→ **How to complete this task**: The expected output is exactly the lines below, starting at the line with "#catalogs: [128,87,426,278] ->" and ending at the line with "Calculator: [349,215,543,367] ->", both included; no other line belongs in it.

→ **Source material**:
————————
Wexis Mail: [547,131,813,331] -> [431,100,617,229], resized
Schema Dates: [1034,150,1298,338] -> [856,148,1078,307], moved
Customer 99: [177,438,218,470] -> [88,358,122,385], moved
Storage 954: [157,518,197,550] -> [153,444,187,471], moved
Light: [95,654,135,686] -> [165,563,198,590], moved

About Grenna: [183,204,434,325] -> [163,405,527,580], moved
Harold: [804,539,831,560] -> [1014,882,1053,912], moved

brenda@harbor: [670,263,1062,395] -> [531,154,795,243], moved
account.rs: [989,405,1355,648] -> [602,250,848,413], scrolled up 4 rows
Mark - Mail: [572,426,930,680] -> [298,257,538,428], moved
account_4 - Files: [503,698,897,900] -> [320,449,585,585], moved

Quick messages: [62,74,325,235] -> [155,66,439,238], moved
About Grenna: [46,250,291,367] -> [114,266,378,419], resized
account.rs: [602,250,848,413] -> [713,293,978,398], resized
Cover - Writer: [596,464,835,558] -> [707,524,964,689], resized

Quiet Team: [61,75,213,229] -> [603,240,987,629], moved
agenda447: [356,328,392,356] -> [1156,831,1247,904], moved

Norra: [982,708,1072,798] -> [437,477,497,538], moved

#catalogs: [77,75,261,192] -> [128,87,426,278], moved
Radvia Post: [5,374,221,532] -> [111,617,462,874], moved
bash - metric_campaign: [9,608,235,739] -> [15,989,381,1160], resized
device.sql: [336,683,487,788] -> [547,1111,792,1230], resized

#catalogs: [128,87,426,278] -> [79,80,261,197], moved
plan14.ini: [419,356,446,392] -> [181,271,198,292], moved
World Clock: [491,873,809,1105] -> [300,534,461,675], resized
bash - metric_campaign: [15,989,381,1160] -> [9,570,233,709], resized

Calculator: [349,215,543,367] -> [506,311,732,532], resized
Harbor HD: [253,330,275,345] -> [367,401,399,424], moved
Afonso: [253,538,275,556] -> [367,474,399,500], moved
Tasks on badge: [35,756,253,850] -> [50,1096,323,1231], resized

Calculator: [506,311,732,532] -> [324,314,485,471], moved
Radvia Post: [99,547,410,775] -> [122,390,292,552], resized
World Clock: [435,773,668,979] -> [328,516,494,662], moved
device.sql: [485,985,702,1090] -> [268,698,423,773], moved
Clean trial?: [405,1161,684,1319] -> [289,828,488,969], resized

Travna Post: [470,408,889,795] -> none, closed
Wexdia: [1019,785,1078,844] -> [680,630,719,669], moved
————————
→ **Answer area**:
#catalogs: [128,87,426,278] -> [79,80,261,197], moved
plan14.ini: [419,356,446,392] -> [181,271,198,292], moved
World Clock: [491,873,809,1105] -> [300,534,461,675], resized
bash - metric_campaign: [15,989,381,1160] -> [9,570,233,709], resized

Calculator: [349,215,543,367] -> [506,311,732,532], resized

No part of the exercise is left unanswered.